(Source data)
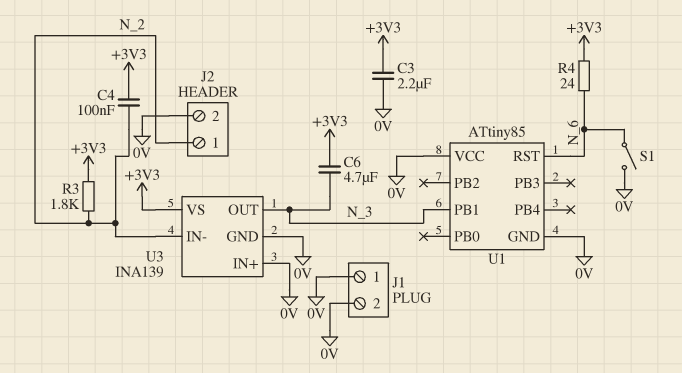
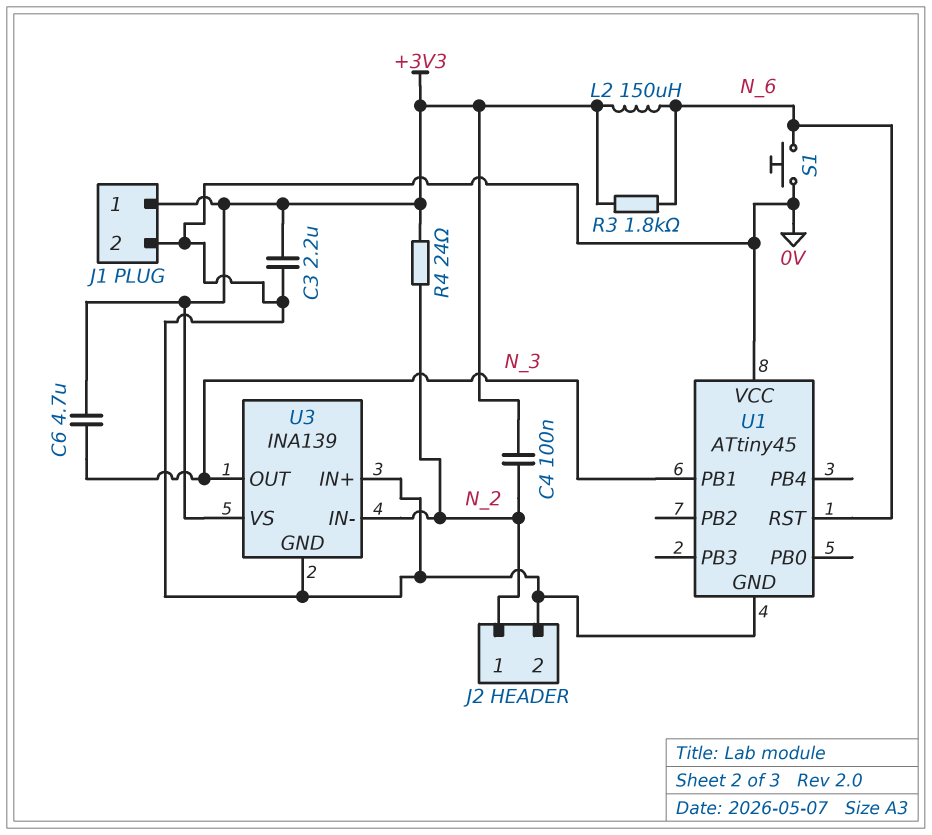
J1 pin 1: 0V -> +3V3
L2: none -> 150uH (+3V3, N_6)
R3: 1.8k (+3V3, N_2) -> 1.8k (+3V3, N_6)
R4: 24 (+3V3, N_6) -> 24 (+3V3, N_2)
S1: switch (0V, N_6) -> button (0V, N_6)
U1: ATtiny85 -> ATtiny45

* * *

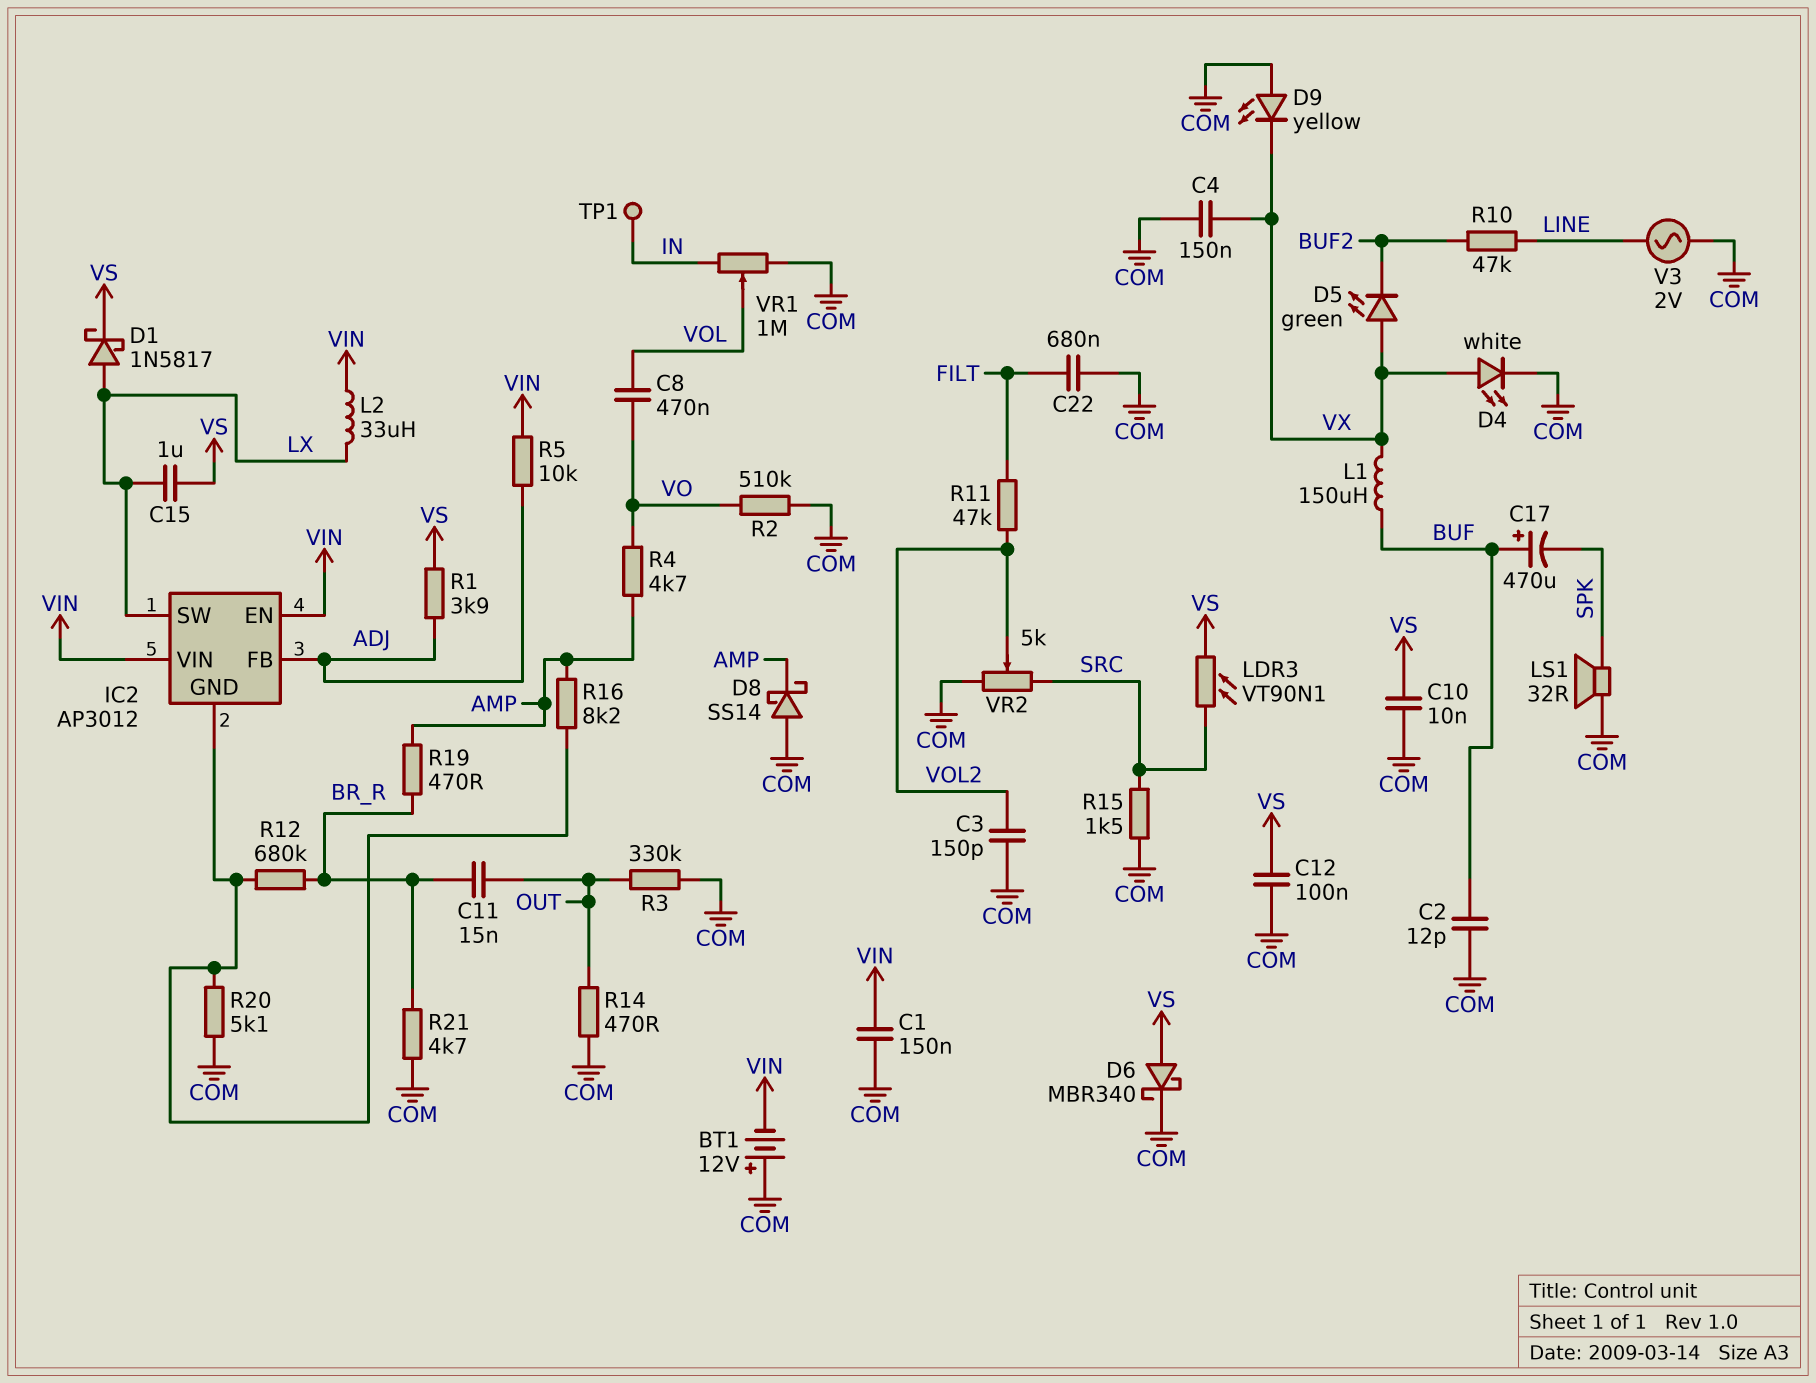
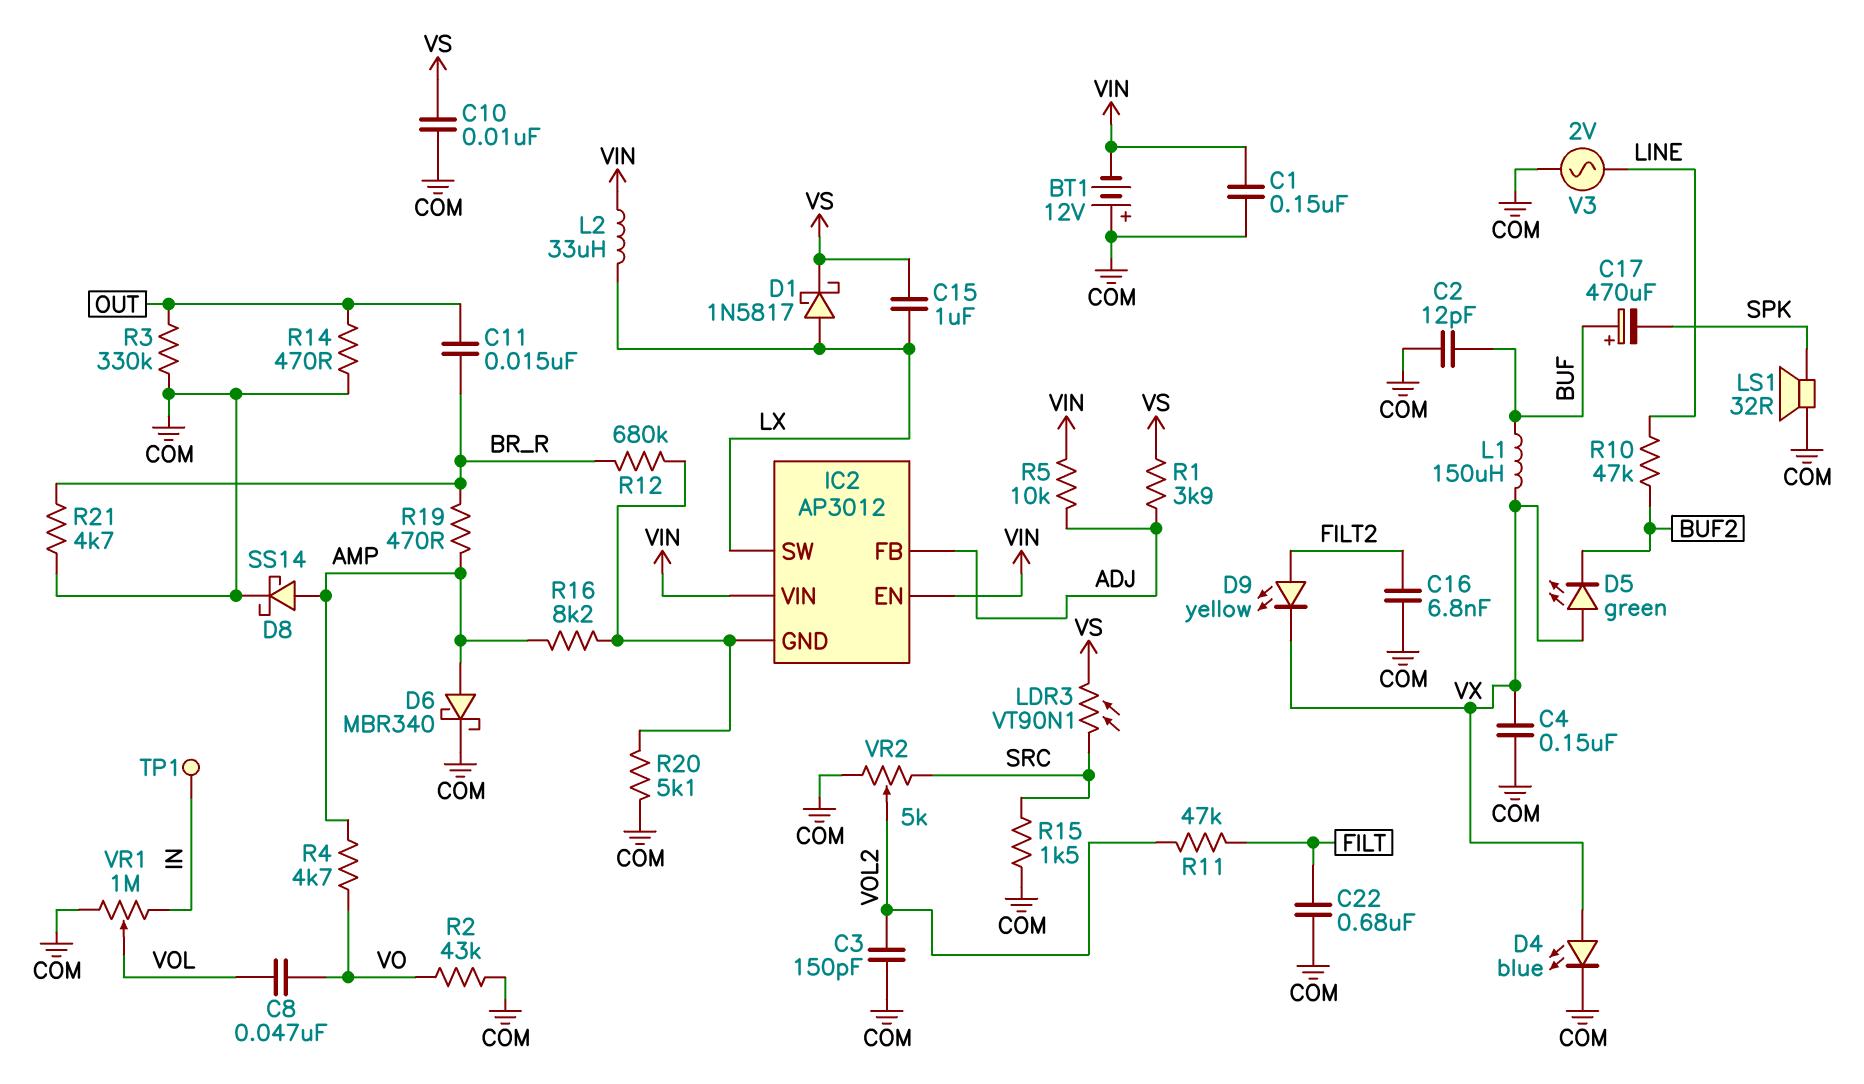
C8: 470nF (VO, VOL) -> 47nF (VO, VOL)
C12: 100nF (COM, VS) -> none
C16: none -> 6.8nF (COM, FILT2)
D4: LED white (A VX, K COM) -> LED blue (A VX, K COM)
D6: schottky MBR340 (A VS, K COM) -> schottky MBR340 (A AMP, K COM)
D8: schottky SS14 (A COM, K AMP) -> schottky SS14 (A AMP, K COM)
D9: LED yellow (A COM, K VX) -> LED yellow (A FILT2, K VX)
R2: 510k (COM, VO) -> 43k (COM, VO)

What is required: Reproduce, exactly as they stand in the data above, the lines from the one that holds "R3: 1.8k (+3V3, N_2) -> 1.8k (+3V3, N_6)" to the one that holds "U1: ATtiny85 -> ATtiny45", inclusive.

Solution for this task:
R3: 1.8k (+3V3, N_2) -> 1.8k (+3V3, N_6)
R4: 24 (+3V3, N_6) -> 24 (+3V3, N_2)
S1: switch (0V, N_6) -> button (0V, N_6)
U1: ATtiny85 -> ATtiny45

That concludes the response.